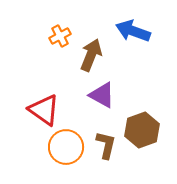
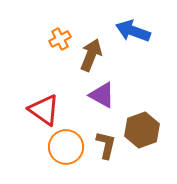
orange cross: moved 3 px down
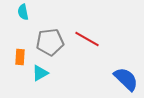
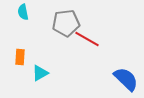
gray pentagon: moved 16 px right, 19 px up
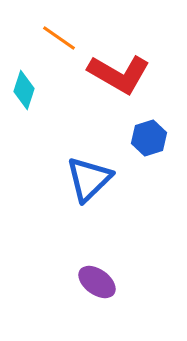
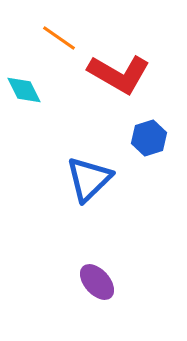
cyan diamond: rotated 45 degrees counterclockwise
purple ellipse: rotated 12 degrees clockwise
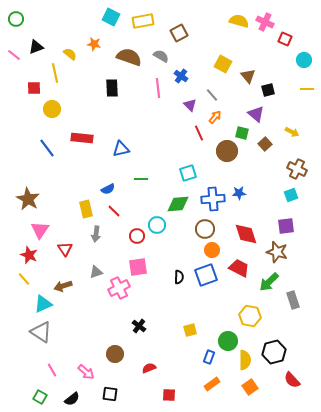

------------------------------------------------------------------------

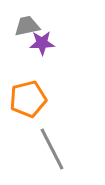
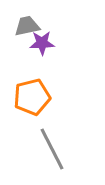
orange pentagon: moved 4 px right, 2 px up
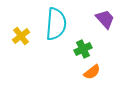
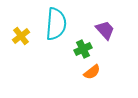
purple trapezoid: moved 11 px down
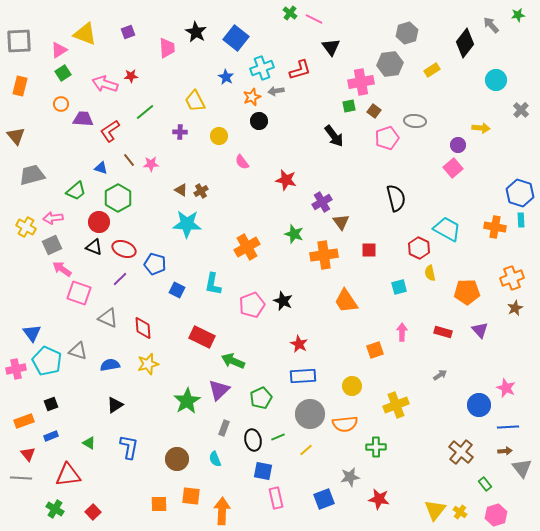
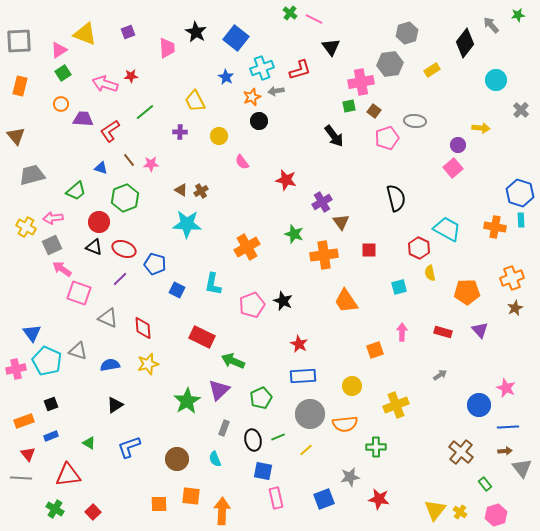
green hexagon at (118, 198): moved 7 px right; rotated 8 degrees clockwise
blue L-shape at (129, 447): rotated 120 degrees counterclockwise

------------------------------------------------------------------------

* **Task requirements**
Repeat, without pictures, exactly the lines of the data above from the one containing "orange cross: moved 3 px down" through the one containing "purple ellipse: rotated 12 degrees clockwise", including both and adding nothing.

* **Answer to the exercise**
orange cross: moved 3 px down
gray pentagon: moved 16 px right, 19 px up
cyan diamond: rotated 45 degrees counterclockwise
purple ellipse: rotated 12 degrees clockwise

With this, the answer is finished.